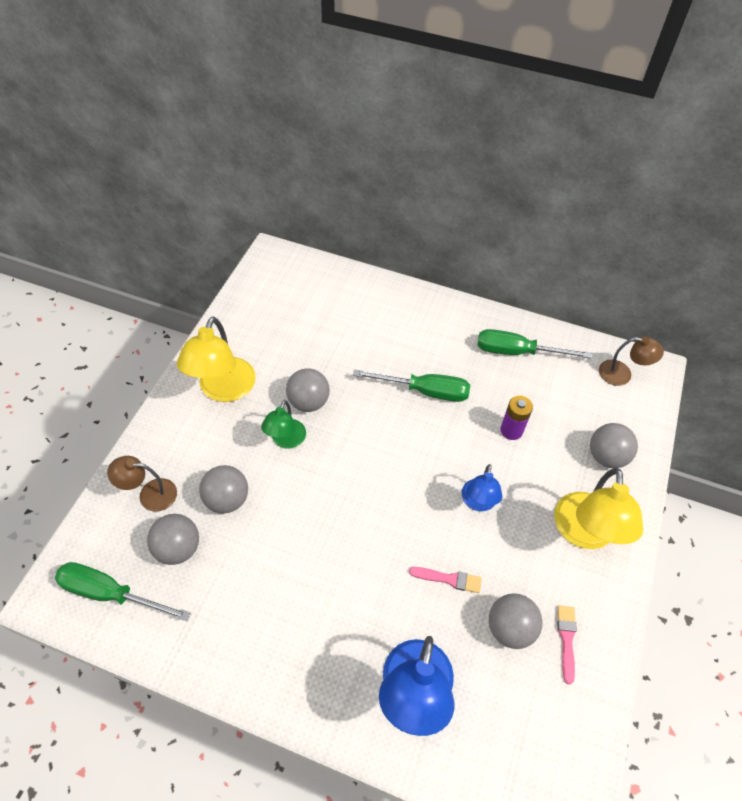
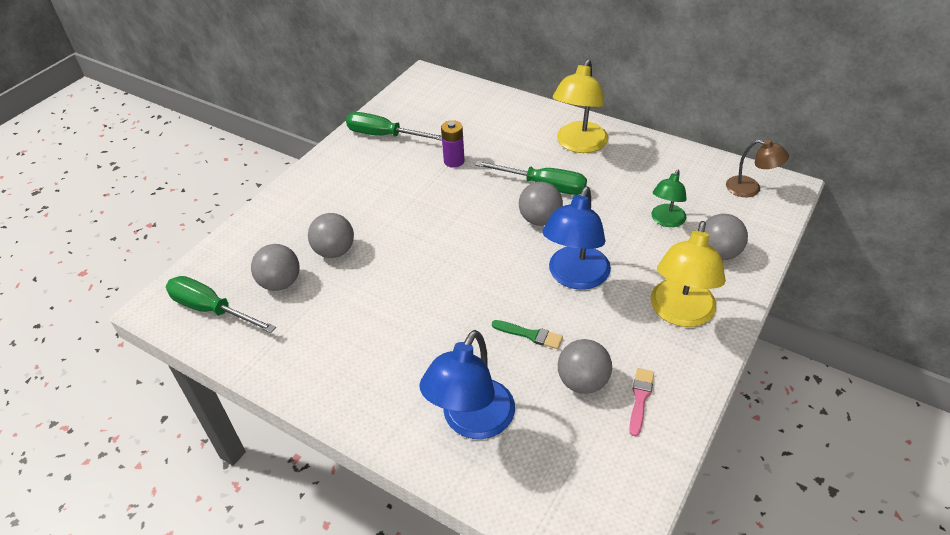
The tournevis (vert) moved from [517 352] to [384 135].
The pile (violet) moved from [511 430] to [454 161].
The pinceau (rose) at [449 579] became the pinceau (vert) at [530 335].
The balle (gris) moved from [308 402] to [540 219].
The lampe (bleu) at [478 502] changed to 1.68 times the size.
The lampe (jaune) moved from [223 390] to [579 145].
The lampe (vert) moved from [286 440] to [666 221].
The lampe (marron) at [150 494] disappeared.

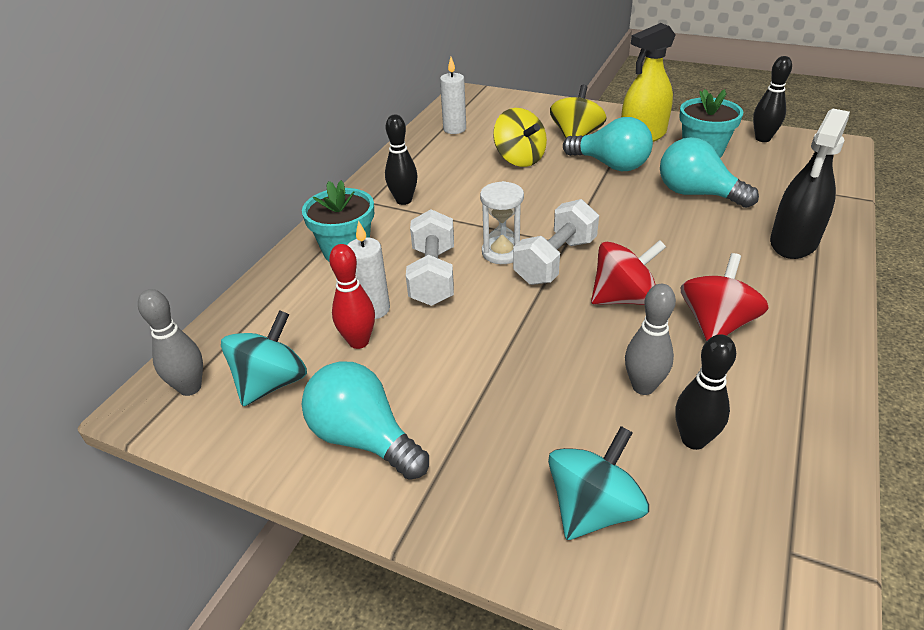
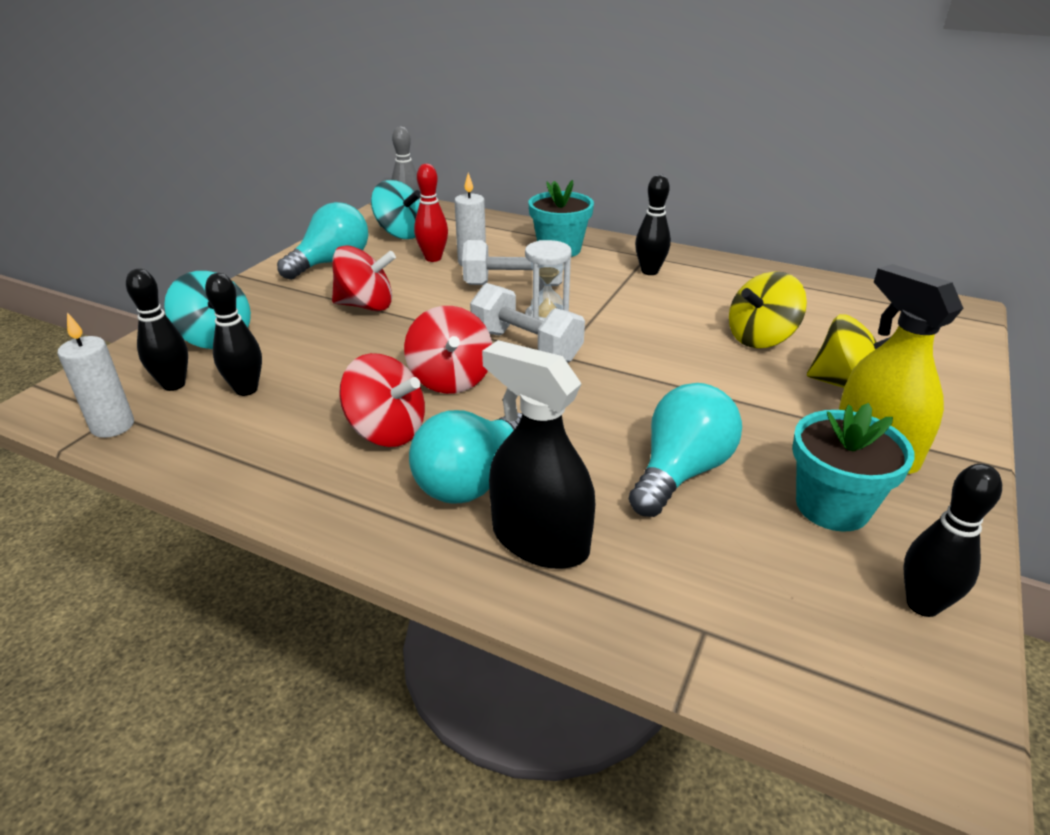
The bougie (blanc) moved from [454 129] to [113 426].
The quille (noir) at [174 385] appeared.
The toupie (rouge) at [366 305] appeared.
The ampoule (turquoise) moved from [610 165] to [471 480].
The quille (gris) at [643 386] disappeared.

══════════════════════════════

Task description: Before copying, set the pictures aside; then reproduce each entry above exactly.

Exercise solution:
The tournevis (vert) moved from [517 352] to [384 135].
The pile (violet) moved from [511 430] to [454 161].
The pinceau (rose) at [449 579] became the pinceau (vert) at [530 335].
The balle (gris) moved from [308 402] to [540 219].
The lampe (bleu) at [478 502] changed to 1.68 times the size.
The lampe (jaune) moved from [223 390] to [579 145].
The lampe (vert) moved from [286 440] to [666 221].
The lampe (marron) at [150 494] disappeared.

The bougie (blanc) moved from [454 129] to [113 426].
The quille (noir) at [174 385] appeared.
The toupie (rouge) at [366 305] appeared.
The ampoule (turquoise) moved from [610 165] to [471 480].
The quille (gris) at [643 386] disappeared.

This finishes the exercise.